__Dataset entries__.

========================

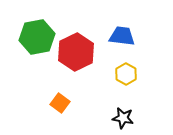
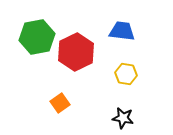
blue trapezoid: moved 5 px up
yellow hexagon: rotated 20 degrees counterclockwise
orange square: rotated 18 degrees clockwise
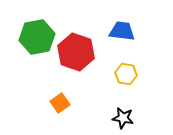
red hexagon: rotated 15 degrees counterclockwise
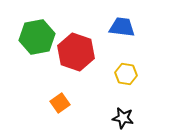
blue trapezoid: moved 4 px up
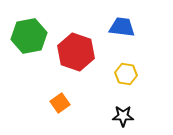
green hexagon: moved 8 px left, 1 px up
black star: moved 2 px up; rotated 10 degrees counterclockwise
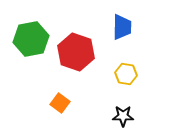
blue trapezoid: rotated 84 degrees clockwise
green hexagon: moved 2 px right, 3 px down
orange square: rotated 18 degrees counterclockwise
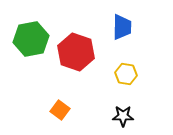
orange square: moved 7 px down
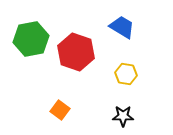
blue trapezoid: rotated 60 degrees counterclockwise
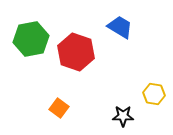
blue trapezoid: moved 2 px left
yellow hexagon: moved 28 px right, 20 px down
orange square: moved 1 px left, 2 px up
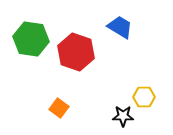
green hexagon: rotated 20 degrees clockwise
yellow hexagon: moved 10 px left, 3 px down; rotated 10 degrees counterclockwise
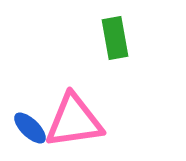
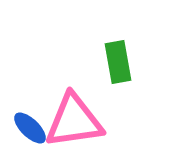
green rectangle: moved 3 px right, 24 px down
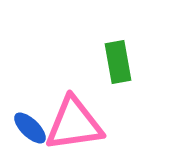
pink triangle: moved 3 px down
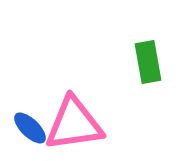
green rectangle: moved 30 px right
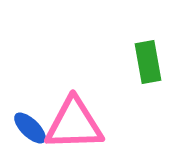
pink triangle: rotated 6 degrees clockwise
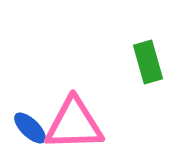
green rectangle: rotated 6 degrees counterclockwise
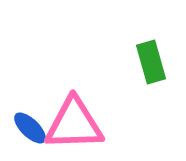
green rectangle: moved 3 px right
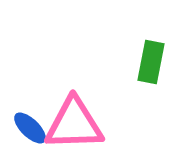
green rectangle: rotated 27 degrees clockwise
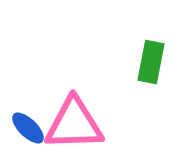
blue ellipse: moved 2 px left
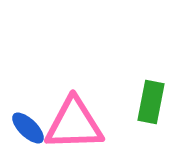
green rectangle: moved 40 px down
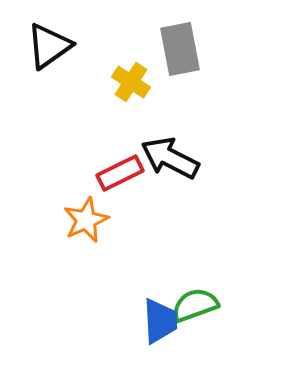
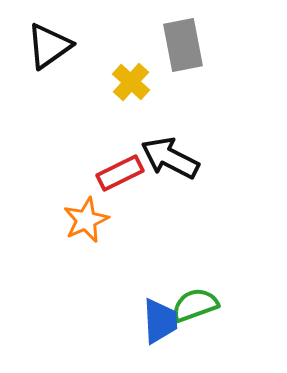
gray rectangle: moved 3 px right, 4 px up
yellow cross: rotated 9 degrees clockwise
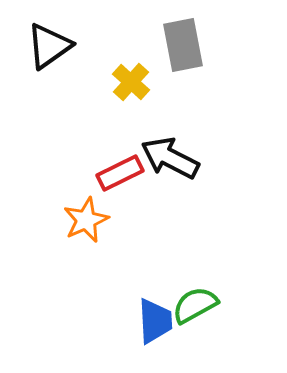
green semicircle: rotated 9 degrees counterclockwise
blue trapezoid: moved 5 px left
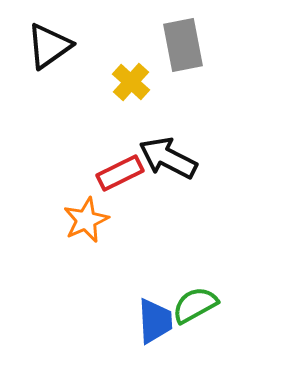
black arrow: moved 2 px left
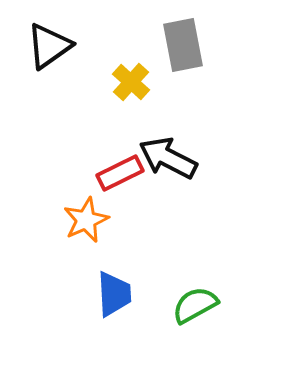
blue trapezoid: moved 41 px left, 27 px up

========================

__TASK GOAL__.
Update the rows above by replacing "blue trapezoid" with "purple trapezoid" and keeping everything else unchanged. Leave the pictures out of your answer.

__OUTPUT OF THE EXERCISE__.
purple trapezoid: moved 5 px up
yellow hexagon: rotated 20 degrees counterclockwise
orange square: rotated 18 degrees clockwise
red hexagon: rotated 15 degrees counterclockwise
purple trapezoid: moved 4 px up
green hexagon: moved 8 px left, 1 px up
black star: moved 2 px up; rotated 10 degrees counterclockwise
purple trapezoid: rotated 84 degrees clockwise
green hexagon: moved 2 px right, 3 px down
orange square: rotated 18 degrees counterclockwise
orange square: moved 7 px down
purple trapezoid: rotated 60 degrees counterclockwise
purple trapezoid: moved 2 px left
yellow hexagon: moved 28 px right, 20 px down
orange square: moved 1 px left, 2 px up
green hexagon: rotated 20 degrees clockwise
yellow hexagon: moved 10 px left, 3 px down; rotated 10 degrees counterclockwise
green rectangle: moved 3 px right, 24 px down
pink triangle: moved 3 px down
green rectangle: moved 30 px right
pink triangle: rotated 6 degrees clockwise
green rectangle: rotated 6 degrees counterclockwise
green rectangle: moved 3 px right
green rectangle: rotated 27 degrees clockwise
blue ellipse: moved 2 px left
green rectangle: moved 40 px down
gray rectangle: moved 3 px right, 4 px up
yellow cross: rotated 9 degrees clockwise
green semicircle: rotated 9 degrees counterclockwise
purple trapezoid: moved 5 px left
black arrow: moved 2 px left
purple trapezoid: moved 41 px left, 27 px up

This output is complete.